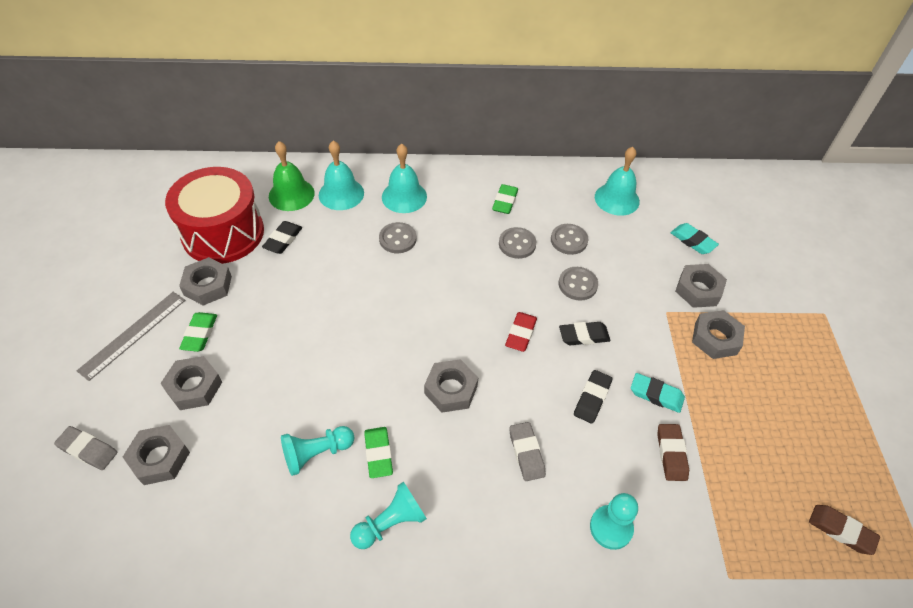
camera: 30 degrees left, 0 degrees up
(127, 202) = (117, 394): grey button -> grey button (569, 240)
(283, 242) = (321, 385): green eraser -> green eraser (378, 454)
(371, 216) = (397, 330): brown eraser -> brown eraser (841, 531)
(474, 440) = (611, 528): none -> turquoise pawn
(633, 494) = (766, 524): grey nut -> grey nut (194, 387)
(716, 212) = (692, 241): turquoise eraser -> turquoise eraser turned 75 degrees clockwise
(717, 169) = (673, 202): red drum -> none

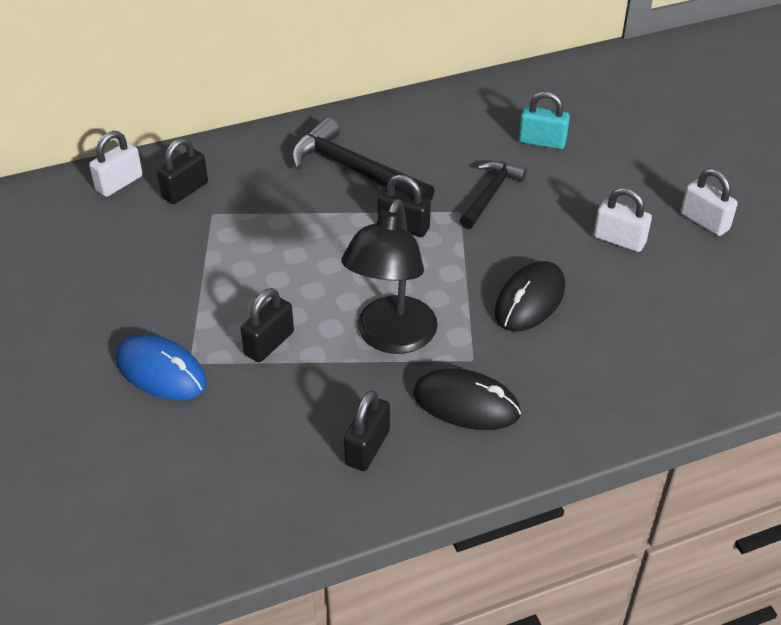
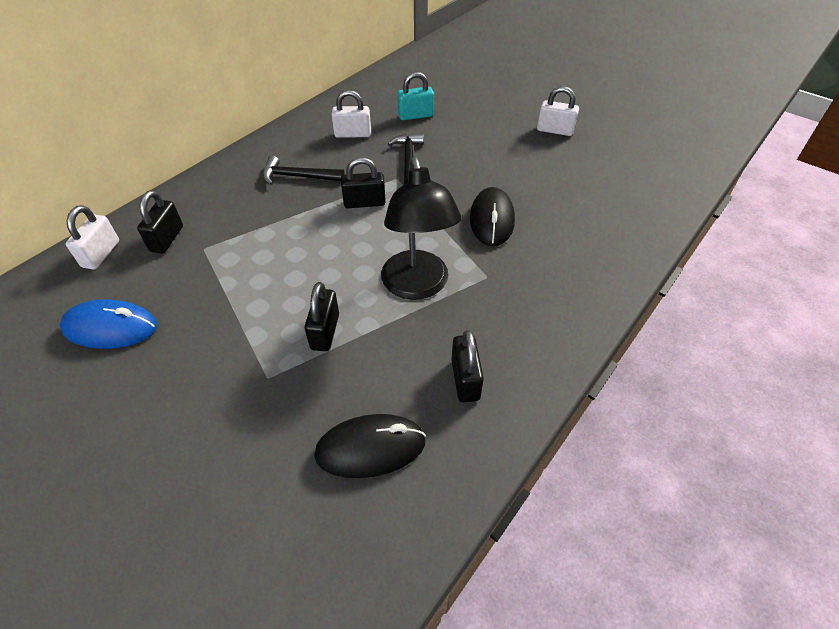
camera: 30 degrees left, 5 degrees up
(161, 371) = (246, 397): blue mouse -> blue mouse (110, 328)
(354, 170) = (298, 176): black hammer -> black hammer, size x0.63
(466, 404) = (509, 311): black mouse -> black mouse (370, 448)
(619, 240) = (515, 159): white padlock -> white padlock (352, 134)

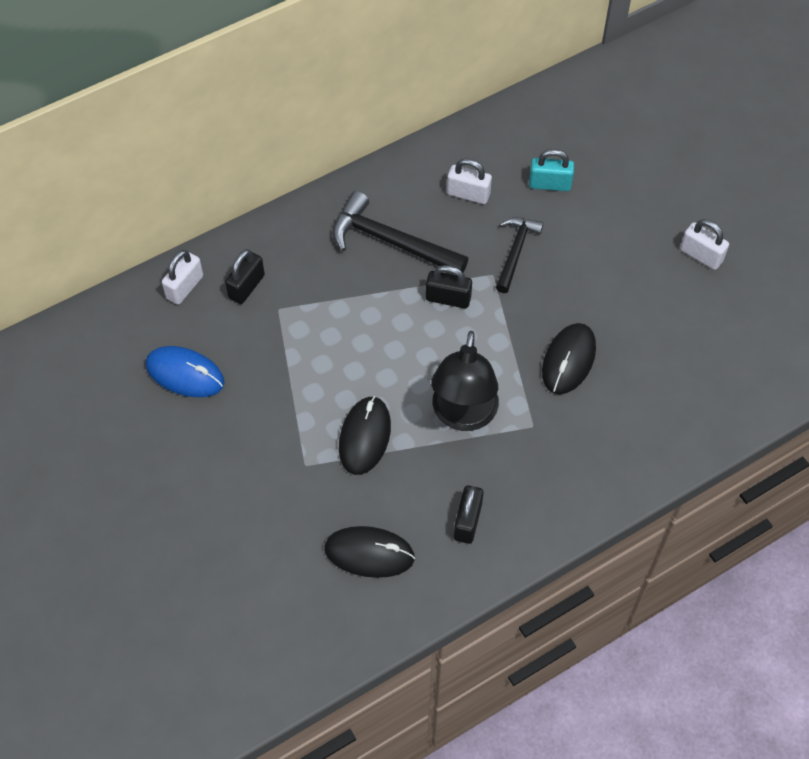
camera: 20 degrees right, 10 degrees up
(298, 176) = (391, 241): black hammer -> black hammer, size x1.58
(325, 331) = (365, 437): black padlock -> black mouse

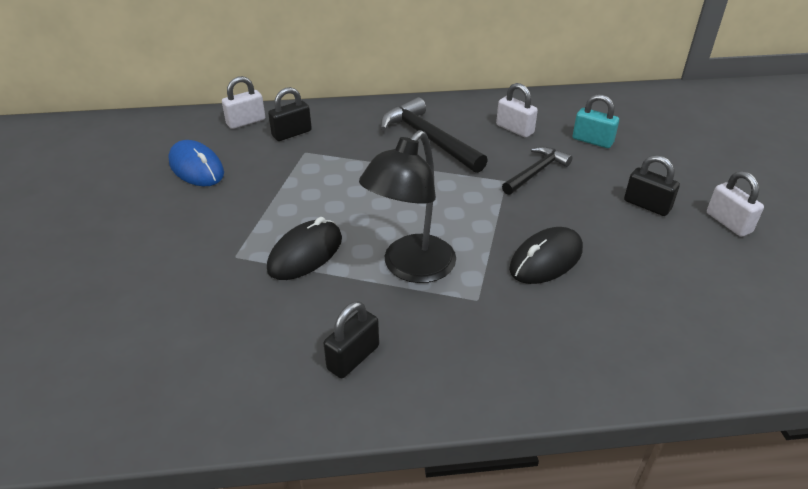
camera: 25 degrees right, 20 degrees down
(369, 553) = (232, 348): black mouse -> none
(448, 298) = (454, 184): black padlock -> black padlock (647, 205)

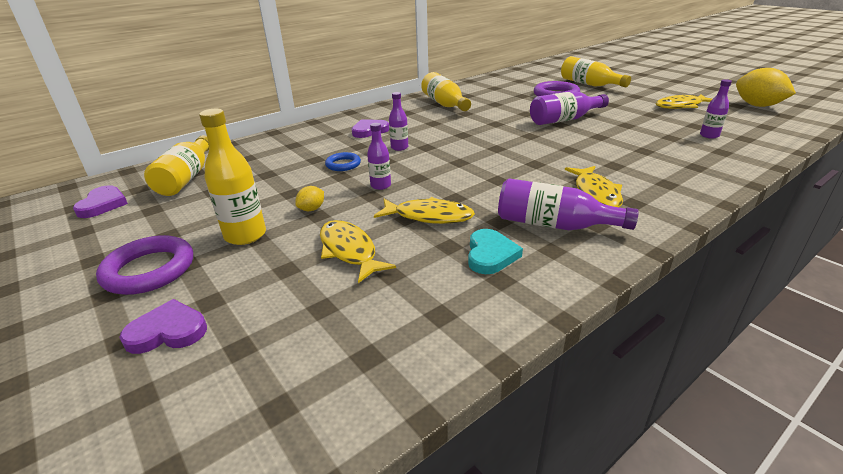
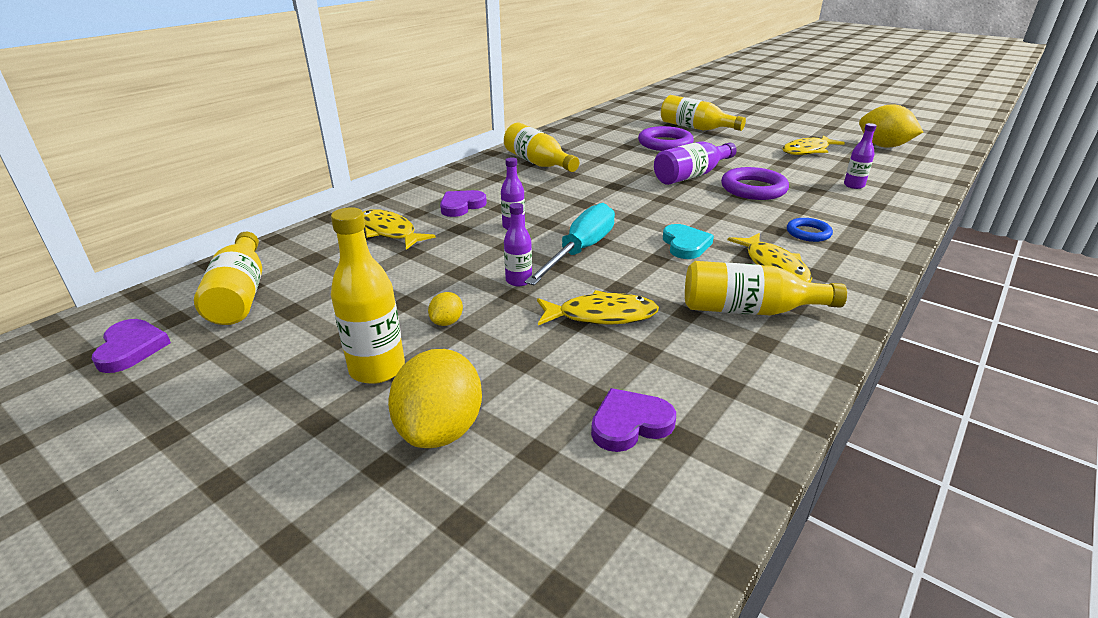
camera: 15 degrees left, 0 degrees up
(149, 270) = (267, 436): purple ring -> purple ring (753, 189)
(168, 331) = (348, 519): purple heart -> purple heart (630, 424)
(263, 282) = (440, 430): none -> yellow lemon
(343, 164) = (453, 256): blue ring -> blue ring (808, 233)
(349, 251) = (529, 373): yellow fish -> yellow fish (389, 232)
(440, 168) = (580, 251): none -> turquoise screwdriver
(490, 255) = (699, 356): turquoise heart -> turquoise heart (685, 245)
(554, 225) = (749, 310): purple bottle -> yellow bottle

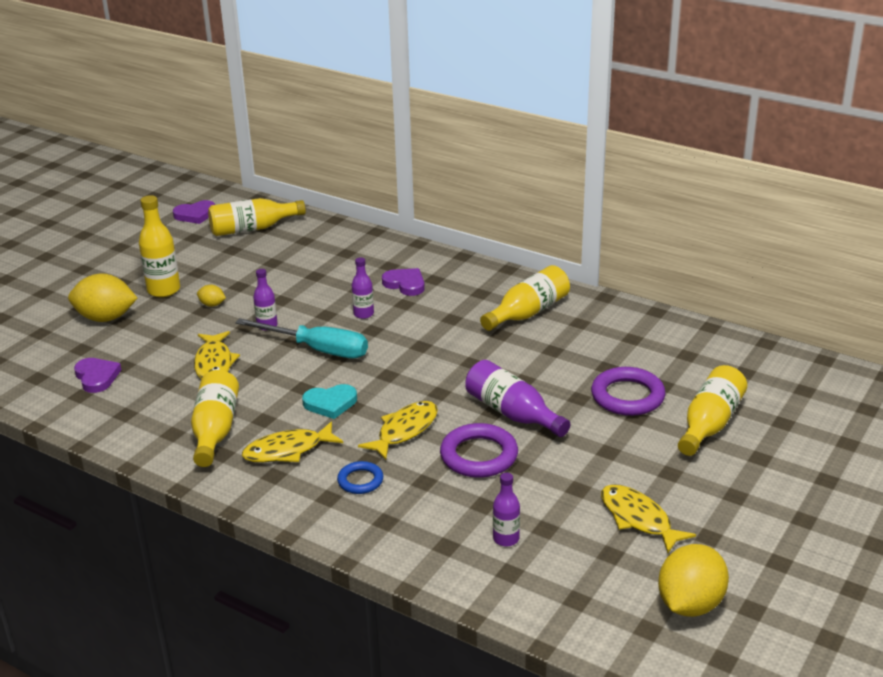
camera: 85 degrees right, 0 degrees up
(389, 232) = (349, 261): yellow fish -> yellow fish (404, 430)

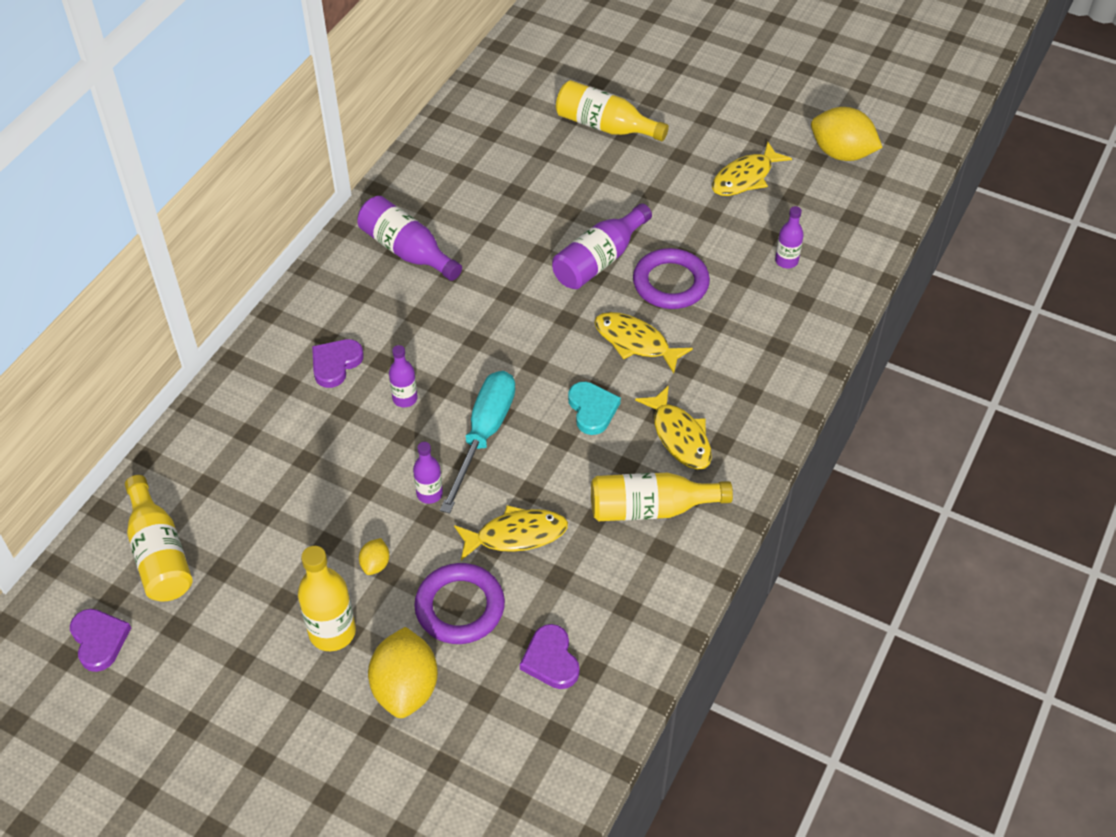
camera: 95 degrees left, 20 degrees up
(97, 377) = (551, 660): purple heart -> purple heart turned 75 degrees counterclockwise
(360, 481) = (721, 370): blue ring -> none
(528, 312) = (407, 251): yellow bottle -> purple bottle
(627, 396) = (565, 178): purple ring -> purple ring (460, 607)

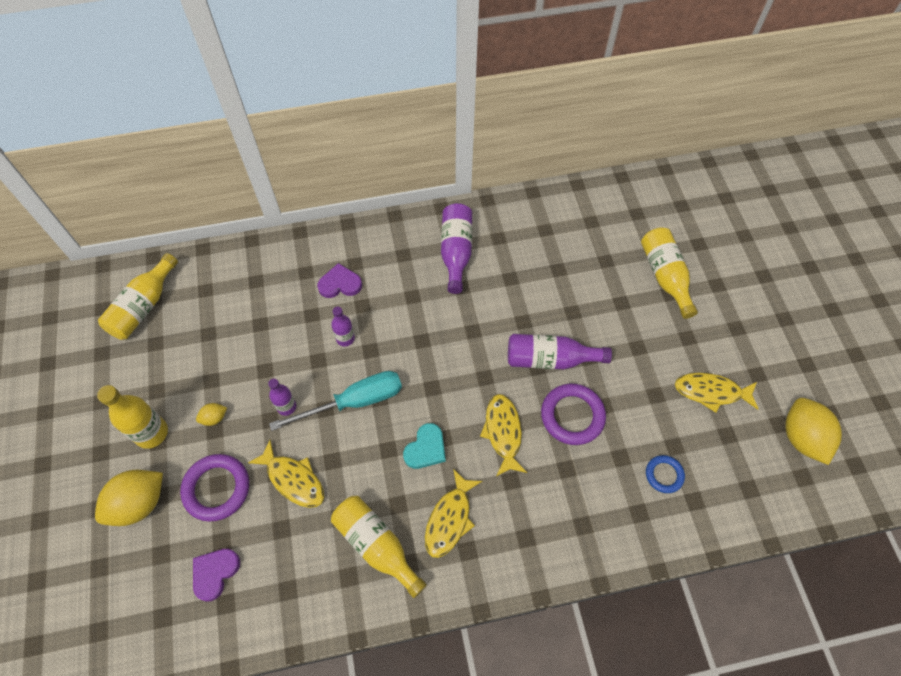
camera: 50 degrees right, 10 degrees up
(99, 640) = (70, 324): purple heart -> none
(786, 261) = (664, 475): purple bottle -> blue ring

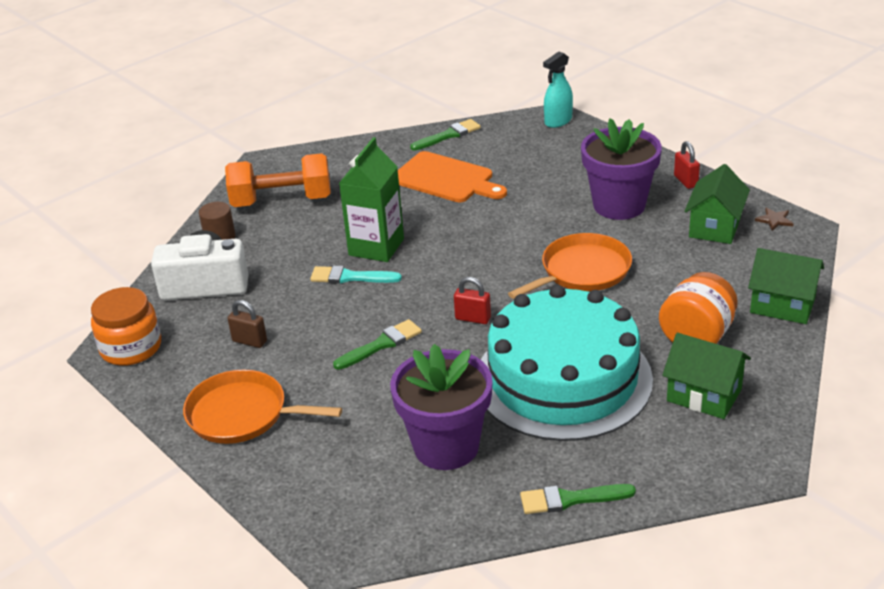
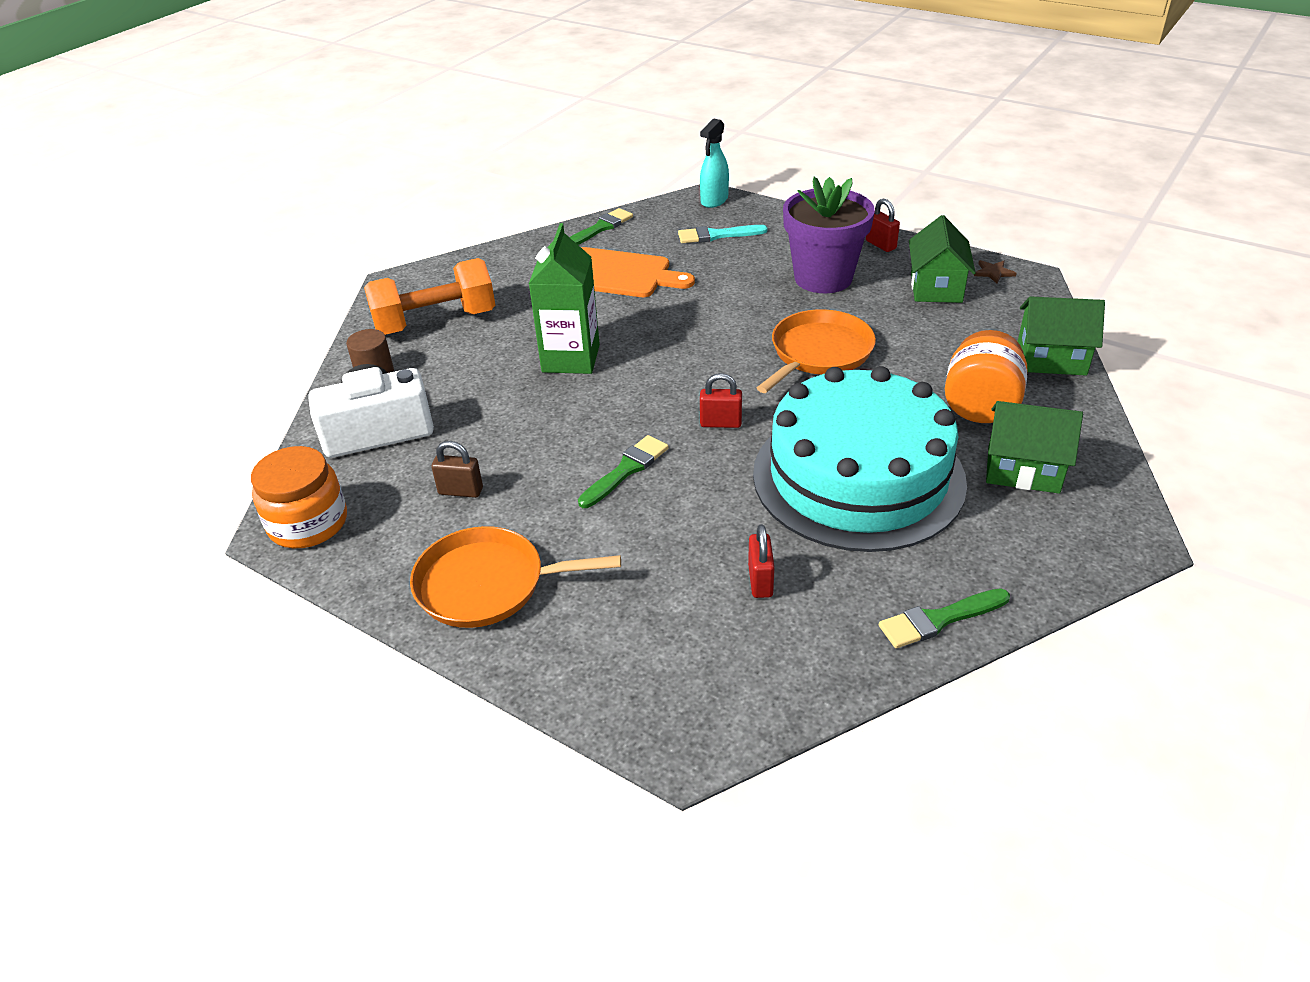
camera: 15 degrees left, 5 degrees up
(350, 277) = (555, 397): turquoise brush -> turquoise brush (717, 235)
(446, 446) = (760, 581): purple flower pot -> red padlock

=-=-=-=-=

Each line of the records is to be reproduced exactly, and each picture dropped.

camera: 30 degrees left, 0 degrees up
(127, 202) = (117, 394): grey button -> grey button (569, 240)
(283, 242) = (321, 385): green eraser -> green eraser (378, 454)
(371, 216) = (397, 330): brown eraser -> brown eraser (841, 531)
(474, 440) = (611, 528): none -> turquoise pawn
(633, 494) = (766, 524): grey nut -> grey nut (194, 387)
(716, 212) = (692, 241): turquoise eraser -> turquoise eraser turned 75 degrees clockwise
(717, 169) = (673, 202): red drum -> none

camera: 30 degrees left, 5 degrees up
(161, 371) = (246, 397): blue mouse -> blue mouse (110, 328)
(354, 170) = (298, 176): black hammer -> black hammer, size x0.63
(466, 404) = (509, 311): black mouse -> black mouse (370, 448)
(619, 240) = (515, 159): white padlock -> white padlock (352, 134)

camera: 20 degrees right, 10 degrees up
(298, 176) = (391, 241): black hammer -> black hammer, size x1.58
(325, 331) = (365, 437): black padlock -> black mouse

camera: 25 degrees right, 20 degrees down
(369, 553) = (232, 348): black mouse -> none
(448, 298) = (454, 184): black padlock -> black padlock (647, 205)

camera: 15 degrees left, 0 degrees up
(149, 270) = (267, 436): purple ring -> purple ring (753, 189)
(168, 331) = (348, 519): purple heart -> purple heart (630, 424)
(263, 282) = (440, 430): none -> yellow lemon
(343, 164) = (453, 256): blue ring -> blue ring (808, 233)
(349, 251) = (529, 373): yellow fish -> yellow fish (389, 232)
(440, 168) = (580, 251): none -> turquoise screwdriver
(490, 255) = (699, 356): turquoise heart -> turquoise heart (685, 245)
(554, 225) = (749, 310): purple bottle -> yellow bottle

camera: 85 degrees right, 0 degrees up
(389, 232) = (349, 261): yellow fish -> yellow fish (404, 430)

camera: 95 degrees left, 20 degrees up
(97, 377) = (551, 660): purple heart -> purple heart turned 75 degrees counterclockwise
(360, 481) = (721, 370): blue ring -> none
(528, 312) = (407, 251): yellow bottle -> purple bottle
(627, 396) = (565, 178): purple ring -> purple ring (460, 607)

camera: 50 degrees right, 10 degrees up
(99, 640) = (70, 324): purple heart -> none
(786, 261) = (664, 475): purple bottle -> blue ring

camera: 15 degrees left, 5 degrees up
(350, 277) = (555, 397): turquoise brush -> turquoise brush (717, 235)
(446, 446) = (760, 581): purple flower pot -> red padlock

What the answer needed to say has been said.